= To do =
Print the entries below in their entirety, exactly as they are written.

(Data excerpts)
........
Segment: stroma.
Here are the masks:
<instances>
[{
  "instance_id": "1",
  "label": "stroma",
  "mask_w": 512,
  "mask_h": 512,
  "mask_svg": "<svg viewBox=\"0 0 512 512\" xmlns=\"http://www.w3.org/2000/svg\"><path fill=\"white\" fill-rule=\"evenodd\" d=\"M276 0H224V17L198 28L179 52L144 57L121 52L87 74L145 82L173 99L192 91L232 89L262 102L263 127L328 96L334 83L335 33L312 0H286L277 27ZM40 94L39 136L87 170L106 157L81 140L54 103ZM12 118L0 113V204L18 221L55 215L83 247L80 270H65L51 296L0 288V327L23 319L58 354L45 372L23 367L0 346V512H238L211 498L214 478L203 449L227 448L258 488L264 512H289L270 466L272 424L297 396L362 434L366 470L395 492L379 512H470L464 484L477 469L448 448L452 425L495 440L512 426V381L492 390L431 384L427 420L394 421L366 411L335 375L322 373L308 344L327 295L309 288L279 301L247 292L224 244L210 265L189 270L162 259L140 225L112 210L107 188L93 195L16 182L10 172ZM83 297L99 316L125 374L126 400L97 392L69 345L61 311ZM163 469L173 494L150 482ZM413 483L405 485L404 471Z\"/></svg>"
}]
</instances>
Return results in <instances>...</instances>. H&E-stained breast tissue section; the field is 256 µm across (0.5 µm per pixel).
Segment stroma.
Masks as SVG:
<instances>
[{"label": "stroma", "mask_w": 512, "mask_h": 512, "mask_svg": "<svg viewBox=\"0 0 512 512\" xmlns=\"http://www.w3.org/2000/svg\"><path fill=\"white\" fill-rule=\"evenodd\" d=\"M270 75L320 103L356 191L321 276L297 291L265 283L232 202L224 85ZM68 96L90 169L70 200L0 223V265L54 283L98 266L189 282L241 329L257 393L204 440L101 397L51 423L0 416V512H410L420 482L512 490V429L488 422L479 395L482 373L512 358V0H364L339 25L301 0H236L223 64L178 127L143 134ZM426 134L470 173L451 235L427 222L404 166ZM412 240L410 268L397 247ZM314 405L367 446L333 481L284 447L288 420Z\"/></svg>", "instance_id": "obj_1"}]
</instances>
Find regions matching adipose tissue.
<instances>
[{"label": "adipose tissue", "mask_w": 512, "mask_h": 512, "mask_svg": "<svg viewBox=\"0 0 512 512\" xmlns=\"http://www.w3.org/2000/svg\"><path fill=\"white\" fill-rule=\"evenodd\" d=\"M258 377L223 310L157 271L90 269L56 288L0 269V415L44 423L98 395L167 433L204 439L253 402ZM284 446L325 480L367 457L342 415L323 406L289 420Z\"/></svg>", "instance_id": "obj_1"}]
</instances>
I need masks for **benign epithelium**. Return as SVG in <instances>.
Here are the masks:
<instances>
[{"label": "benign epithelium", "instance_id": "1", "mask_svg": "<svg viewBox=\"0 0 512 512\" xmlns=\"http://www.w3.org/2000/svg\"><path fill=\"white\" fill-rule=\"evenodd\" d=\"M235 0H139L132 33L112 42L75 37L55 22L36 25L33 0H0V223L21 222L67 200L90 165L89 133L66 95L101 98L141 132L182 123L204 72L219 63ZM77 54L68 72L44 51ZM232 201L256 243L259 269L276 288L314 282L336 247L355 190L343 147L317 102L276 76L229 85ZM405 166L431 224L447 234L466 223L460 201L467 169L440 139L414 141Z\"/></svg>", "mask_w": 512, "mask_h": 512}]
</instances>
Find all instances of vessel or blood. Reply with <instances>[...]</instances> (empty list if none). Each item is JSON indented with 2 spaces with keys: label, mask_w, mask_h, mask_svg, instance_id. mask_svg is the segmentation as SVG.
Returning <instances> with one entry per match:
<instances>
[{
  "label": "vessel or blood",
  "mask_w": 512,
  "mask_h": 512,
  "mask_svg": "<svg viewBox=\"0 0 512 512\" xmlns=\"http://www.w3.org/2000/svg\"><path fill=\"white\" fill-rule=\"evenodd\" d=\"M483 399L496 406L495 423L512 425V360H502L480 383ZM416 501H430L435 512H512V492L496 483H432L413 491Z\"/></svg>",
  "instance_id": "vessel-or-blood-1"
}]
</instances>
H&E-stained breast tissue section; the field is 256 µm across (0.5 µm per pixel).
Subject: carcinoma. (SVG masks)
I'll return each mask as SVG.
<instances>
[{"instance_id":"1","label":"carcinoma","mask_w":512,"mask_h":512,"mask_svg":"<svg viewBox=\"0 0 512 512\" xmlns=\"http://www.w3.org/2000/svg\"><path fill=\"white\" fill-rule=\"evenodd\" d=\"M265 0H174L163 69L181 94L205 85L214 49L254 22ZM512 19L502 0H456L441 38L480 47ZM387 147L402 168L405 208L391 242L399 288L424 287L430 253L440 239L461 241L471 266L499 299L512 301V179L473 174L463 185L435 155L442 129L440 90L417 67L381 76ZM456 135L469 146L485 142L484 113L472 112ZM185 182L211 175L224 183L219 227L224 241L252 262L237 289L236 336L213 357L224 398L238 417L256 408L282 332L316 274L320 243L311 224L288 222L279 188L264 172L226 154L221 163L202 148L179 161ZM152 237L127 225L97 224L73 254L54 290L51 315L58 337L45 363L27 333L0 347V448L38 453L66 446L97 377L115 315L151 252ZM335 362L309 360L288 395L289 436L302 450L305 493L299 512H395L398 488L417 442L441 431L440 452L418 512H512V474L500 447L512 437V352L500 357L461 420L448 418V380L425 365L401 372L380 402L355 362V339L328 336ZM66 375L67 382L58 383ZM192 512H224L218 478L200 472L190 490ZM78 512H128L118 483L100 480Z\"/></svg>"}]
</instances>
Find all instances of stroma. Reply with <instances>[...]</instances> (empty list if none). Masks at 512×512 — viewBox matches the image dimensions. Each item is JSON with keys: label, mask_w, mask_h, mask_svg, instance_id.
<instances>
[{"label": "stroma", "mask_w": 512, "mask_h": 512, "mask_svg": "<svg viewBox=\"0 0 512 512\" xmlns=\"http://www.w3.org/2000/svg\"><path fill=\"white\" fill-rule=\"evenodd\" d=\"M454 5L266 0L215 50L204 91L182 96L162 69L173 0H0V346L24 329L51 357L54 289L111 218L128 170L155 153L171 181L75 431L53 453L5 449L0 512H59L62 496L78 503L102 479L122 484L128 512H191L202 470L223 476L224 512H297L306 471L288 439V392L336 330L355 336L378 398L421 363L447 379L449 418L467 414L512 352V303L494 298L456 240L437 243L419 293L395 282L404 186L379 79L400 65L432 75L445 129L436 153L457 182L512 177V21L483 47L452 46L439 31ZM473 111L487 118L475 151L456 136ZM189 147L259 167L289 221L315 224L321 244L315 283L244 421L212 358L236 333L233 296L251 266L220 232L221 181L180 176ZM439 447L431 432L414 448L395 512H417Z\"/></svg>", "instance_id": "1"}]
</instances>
........
= Task result =
Segment: stroma.
Here are the masks:
<instances>
[{
  "instance_id": "1",
  "label": "stroma",
  "mask_w": 512,
  "mask_h": 512,
  "mask_svg": "<svg viewBox=\"0 0 512 512\" xmlns=\"http://www.w3.org/2000/svg\"><path fill=\"white\" fill-rule=\"evenodd\" d=\"M276 0H224V17L198 28L179 52L144 57L121 52L87 74L145 82L173 99L192 91L232 89L262 102L263 127L328 96L334 83L335 33L312 0H286L277 27ZM40 94L39 136L87 170L106 157L81 140L54 103ZM12 118L0 113V204L18 221L55 215L83 247L80 270H65L51 296L0 288V327L23 319L58 354L45 372L23 367L0 346V512H238L211 498L214 478L203 449L227 448L258 488L264 512H289L270 466L272 424L297 396L362 434L366 470L395 492L379 512H470L464 484L477 469L448 448L452 425L495 440L512 426V381L492 390L431 384L427 420L394 421L366 411L335 375L322 373L308 344L327 295L309 288L279 301L247 292L224 244L210 265L189 270L162 259L140 225L112 210L107 188L93 195L16 182L10 172ZM83 297L99 316L125 374L126 400L97 392L69 345L61 311ZM163 469L173 494L150 482ZM413 483L405 485L404 471Z\"/></svg>"
}]
</instances>
Return results in <instances>...</instances>. H&E-stained breast tissue section; the field is 256 µm across (0.5 µm per pixel).
Segment stroma.
Masks as SVG:
<instances>
[{"label": "stroma", "mask_w": 512, "mask_h": 512, "mask_svg": "<svg viewBox=\"0 0 512 512\" xmlns=\"http://www.w3.org/2000/svg\"><path fill=\"white\" fill-rule=\"evenodd\" d=\"M270 75L320 103L356 191L321 276L297 291L265 283L232 202L224 85ZM68 96L90 169L70 200L0 223V265L54 283L98 266L189 282L241 329L257 393L204 440L101 397L51 423L0 416V512H410L420 482L512 490V429L488 422L479 395L482 373L512 358V0H364L339 25L301 0H236L223 64L178 127L143 134ZM426 134L470 173L451 235L427 222L404 166ZM412 240L410 268L397 247ZM314 405L367 446L333 481L284 447L288 420Z\"/></svg>", "instance_id": "obj_1"}]
</instances>
Find regions matching adipose tissue.
<instances>
[{"label": "adipose tissue", "mask_w": 512, "mask_h": 512, "mask_svg": "<svg viewBox=\"0 0 512 512\" xmlns=\"http://www.w3.org/2000/svg\"><path fill=\"white\" fill-rule=\"evenodd\" d=\"M258 377L223 310L157 271L90 269L56 288L0 269V415L44 423L98 395L167 433L204 439L253 402ZM284 446L325 480L367 457L342 415L323 406L289 420Z\"/></svg>", "instance_id": "obj_1"}]
</instances>
I need masks for **benign epithelium**. Return as SVG in <instances>.
Here are the masks:
<instances>
[{"label": "benign epithelium", "instance_id": "1", "mask_svg": "<svg viewBox=\"0 0 512 512\" xmlns=\"http://www.w3.org/2000/svg\"><path fill=\"white\" fill-rule=\"evenodd\" d=\"M235 0H139L132 33L112 42L75 37L55 22L36 25L33 0H0V223L21 222L67 200L90 165L89 133L66 95L101 98L141 132L182 123L204 72L219 63ZM77 54L68 72L44 51ZM232 201L256 243L259 269L276 288L314 282L336 247L355 190L343 147L317 102L276 76L229 85ZM405 166L431 224L447 234L466 223L460 201L467 169L440 139L414 141Z\"/></svg>", "mask_w": 512, "mask_h": 512}]
</instances>
Find all instances of vessel or blood. Reply with <instances>[...]</instances> (empty list if none). Each item is JSON indented with 2 spaces with keys: label, mask_w, mask_h, mask_svg, instance_id. mask_svg is the segmentation as SVG.
Returning <instances> with one entry per match:
<instances>
[{
  "label": "vessel or blood",
  "mask_w": 512,
  "mask_h": 512,
  "mask_svg": "<svg viewBox=\"0 0 512 512\" xmlns=\"http://www.w3.org/2000/svg\"><path fill=\"white\" fill-rule=\"evenodd\" d=\"M483 399L496 406L495 423L512 425V360H502L480 383ZM416 501H430L435 512H512V492L496 483H432L413 491Z\"/></svg>",
  "instance_id": "vessel-or-blood-1"
}]
</instances>
H&E-stained breast tissue section; the field is 256 µm across (0.5 µm per pixel).
Subject: carcinoma. (SVG masks)
I'll return each mask as SVG.
<instances>
[{"instance_id":"1","label":"carcinoma","mask_w":512,"mask_h":512,"mask_svg":"<svg viewBox=\"0 0 512 512\" xmlns=\"http://www.w3.org/2000/svg\"><path fill=\"white\" fill-rule=\"evenodd\" d=\"M265 0H174L163 69L181 94L205 85L214 49L254 22ZM512 19L502 0H456L441 38L480 47ZM387 147L402 168L405 208L391 242L399 288L424 287L430 253L440 239L461 241L471 266L499 299L512 301V179L473 174L463 185L435 155L442 129L440 90L417 67L381 76ZM456 135L469 146L485 142L484 113L472 112ZM185 182L211 175L224 183L219 227L224 241L252 262L237 289L236 336L213 357L224 398L238 417L256 408L282 332L316 274L320 243L311 224L288 222L279 188L264 172L226 154L221 163L202 148L179 161ZM152 237L127 225L97 224L73 254L54 290L51 315L58 337L45 363L27 333L0 347V448L38 453L66 446L97 377L115 315L151 252ZM335 362L309 360L288 395L289 436L302 450L305 493L299 512H395L398 488L417 442L441 431L440 452L418 512H512V474L500 447L512 437V352L500 357L461 420L448 418V380L425 365L401 372L380 402L355 362V339L328 336ZM66 375L67 382L58 383ZM192 512H224L218 478L200 472L190 490ZM78 512H128L118 483L100 480Z\"/></svg>"}]
</instances>
Find all instances of stroma. Reply with <instances>[...]</instances> (empty list if none). Masks at 512×512 — viewBox matches the image dimensions. Each item is JSON with keys: label, mask_w, mask_h, mask_svg, instance_id.
<instances>
[{"label": "stroma", "mask_w": 512, "mask_h": 512, "mask_svg": "<svg viewBox=\"0 0 512 512\" xmlns=\"http://www.w3.org/2000/svg\"><path fill=\"white\" fill-rule=\"evenodd\" d=\"M454 5L266 0L215 50L204 91L182 96L162 69L173 0H0V346L24 329L51 357L54 289L111 218L128 170L155 153L171 181L75 431L53 453L5 449L0 512H59L62 496L78 503L102 479L122 484L128 512H191L202 470L223 476L224 512H297L306 471L288 439V392L336 330L355 336L378 398L421 363L447 379L449 418L467 414L512 352V303L494 298L456 240L437 243L419 293L395 282L404 186L379 79L400 65L432 75L445 129L436 153L457 182L512 177V21L483 47L452 46L439 31ZM473 111L487 118L475 151L456 136ZM189 147L259 167L289 221L315 224L321 244L315 283L244 421L212 358L236 333L233 296L251 266L220 232L221 181L180 176ZM439 447L431 432L414 448L395 512H417Z\"/></svg>", "instance_id": "1"}]
</instances>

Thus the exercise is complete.